━━━ DATA FOR THIS EXERCISE

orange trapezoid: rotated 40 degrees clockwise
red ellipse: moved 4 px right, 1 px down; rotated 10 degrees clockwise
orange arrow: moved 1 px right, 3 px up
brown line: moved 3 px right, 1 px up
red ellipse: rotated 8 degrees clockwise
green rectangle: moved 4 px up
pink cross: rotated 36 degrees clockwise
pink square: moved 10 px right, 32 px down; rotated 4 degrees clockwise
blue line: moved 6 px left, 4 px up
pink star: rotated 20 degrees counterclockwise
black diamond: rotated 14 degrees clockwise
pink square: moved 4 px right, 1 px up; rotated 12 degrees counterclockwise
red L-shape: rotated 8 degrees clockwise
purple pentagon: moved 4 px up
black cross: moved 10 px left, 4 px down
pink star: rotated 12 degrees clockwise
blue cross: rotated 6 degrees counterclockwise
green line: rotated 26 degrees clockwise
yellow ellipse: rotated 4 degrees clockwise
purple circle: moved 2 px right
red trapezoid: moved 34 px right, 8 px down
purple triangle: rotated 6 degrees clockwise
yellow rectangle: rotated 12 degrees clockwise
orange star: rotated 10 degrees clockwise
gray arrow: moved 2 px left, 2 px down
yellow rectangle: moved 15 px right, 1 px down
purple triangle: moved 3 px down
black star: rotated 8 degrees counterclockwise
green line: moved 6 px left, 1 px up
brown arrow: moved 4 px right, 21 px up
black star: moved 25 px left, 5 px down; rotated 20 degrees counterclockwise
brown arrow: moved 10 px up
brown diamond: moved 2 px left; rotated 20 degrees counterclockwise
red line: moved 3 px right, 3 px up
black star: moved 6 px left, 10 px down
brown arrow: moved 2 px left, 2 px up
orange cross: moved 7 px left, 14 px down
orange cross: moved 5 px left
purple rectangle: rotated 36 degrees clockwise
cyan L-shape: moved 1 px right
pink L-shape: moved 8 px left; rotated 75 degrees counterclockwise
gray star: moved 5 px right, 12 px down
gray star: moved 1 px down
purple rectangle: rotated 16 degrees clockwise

━━━━━━

### WORK TO COMPLETE
Copy every item above verbatim, line by line.

### TASK RESULT
orange trapezoid: rotated 40 degrees clockwise
red ellipse: moved 4 px right, 1 px down; rotated 10 degrees clockwise
orange arrow: moved 1 px right, 3 px up
brown line: moved 3 px right, 1 px up
red ellipse: rotated 8 degrees clockwise
green rectangle: moved 4 px up
pink cross: rotated 36 degrees clockwise
pink square: moved 10 px right, 32 px down; rotated 4 degrees clockwise
blue line: moved 6 px left, 4 px up
pink star: rotated 20 degrees counterclockwise
black diamond: rotated 14 degrees clockwise
pink square: moved 4 px right, 1 px up; rotated 12 degrees counterclockwise
red L-shape: rotated 8 degrees clockwise
purple pentagon: moved 4 px up
black cross: moved 10 px left, 4 px down
pink star: rotated 12 degrees clockwise
blue cross: rotated 6 degrees counterclockwise
green line: rotated 26 degrees clockwise
yellow ellipse: rotated 4 degrees clockwise
purple circle: moved 2 px right
red trapezoid: moved 34 px right, 8 px down
purple triangle: rotated 6 degrees clockwise
yellow rectangle: rotated 12 degrees clockwise
orange star: rotated 10 degrees clockwise
gray arrow: moved 2 px left, 2 px down
yellow rectangle: moved 15 px right, 1 px down
purple triangle: moved 3 px down
black star: rotated 8 degrees counterclockwise
green line: moved 6 px left, 1 px up
brown arrow: moved 4 px right, 21 px up
black star: moved 25 px left, 5 px down; rotated 20 degrees counterclockwise
brown arrow: moved 10 px up
brown diamond: moved 2 px left; rotated 20 degrees counterclockwise
red line: moved 3 px right, 3 px up
black star: moved 6 px left, 10 px down
brown arrow: moved 2 px left, 2 px up
orange cross: moved 7 px left, 14 px down
orange cross: moved 5 px left
purple rectangle: rotated 36 degrees clockwise
cyan L-shape: moved 1 px right
pink L-shape: moved 8 px left; rotated 75 degrees counterclockwise
gray star: moved 5 px right, 12 px down
gray star: moved 1 px down
purple rectangle: rotated 16 degrees clockwise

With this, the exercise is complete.